↓↓↓

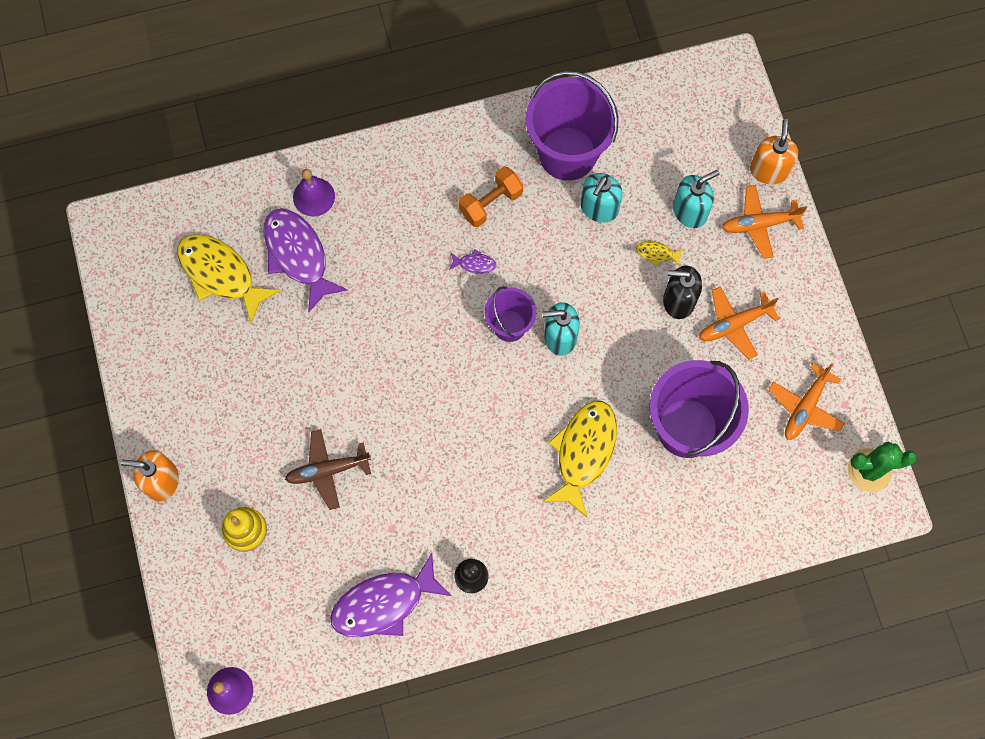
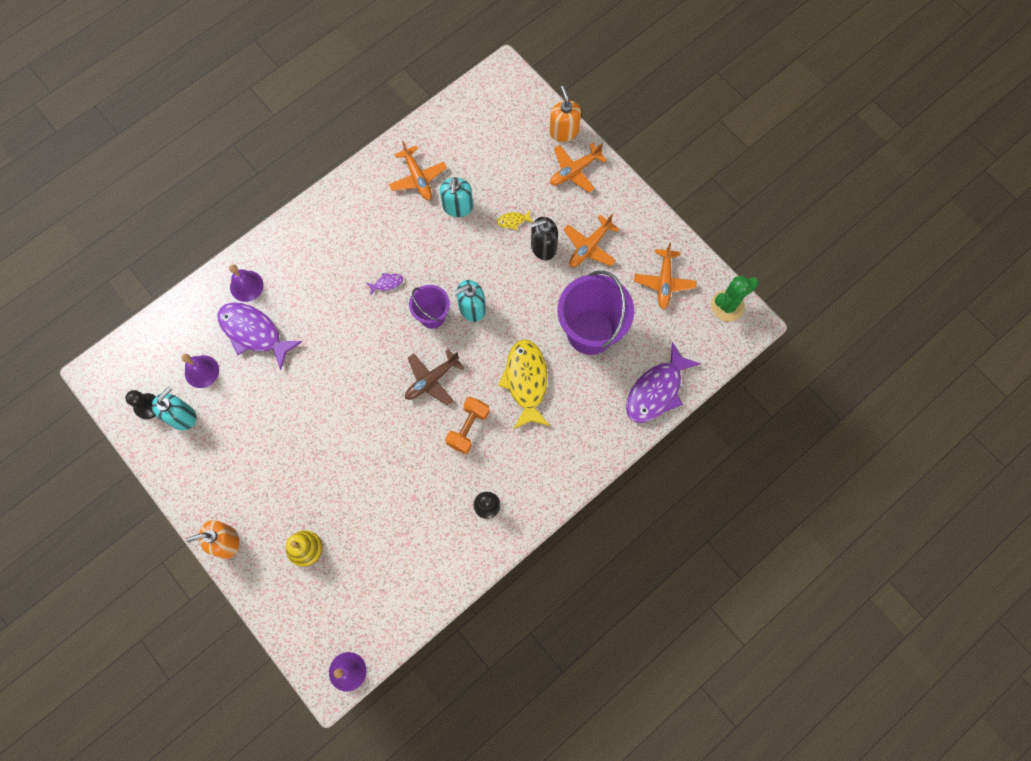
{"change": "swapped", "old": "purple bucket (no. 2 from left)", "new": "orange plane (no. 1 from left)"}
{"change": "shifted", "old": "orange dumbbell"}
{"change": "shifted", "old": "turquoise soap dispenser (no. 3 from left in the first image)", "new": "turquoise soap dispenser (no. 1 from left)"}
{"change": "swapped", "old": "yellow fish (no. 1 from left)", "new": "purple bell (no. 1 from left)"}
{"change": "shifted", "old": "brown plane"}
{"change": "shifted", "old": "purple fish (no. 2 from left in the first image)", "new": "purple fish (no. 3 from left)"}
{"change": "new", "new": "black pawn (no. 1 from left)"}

↑↑↑

▸ **Task directions**:
Return the full listing above verbatim, please, but without its images.

▸ **Task response**:
{"change": "swapped", "old": "purple bucket (no. 2 from left)", "new": "orange plane (no. 1 from left)"}
{"change": "shifted", "old": "orange dumbbell"}
{"change": "shifted", "old": "turquoise soap dispenser (no. 3 from left in the first image)", "new": "turquoise soap dispenser (no. 1 from left)"}
{"change": "swapped", "old": "yellow fish (no. 1 from left)", "new": "purple bell (no. 1 from left)"}
{"change": "shifted", "old": "brown plane"}
{"change": "shifted", "old": "purple fish (no. 2 from left in the first image)", "new": "purple fish (no. 3 from left)"}
{"change": "new", "new": "black pawn (no. 1 from left)"}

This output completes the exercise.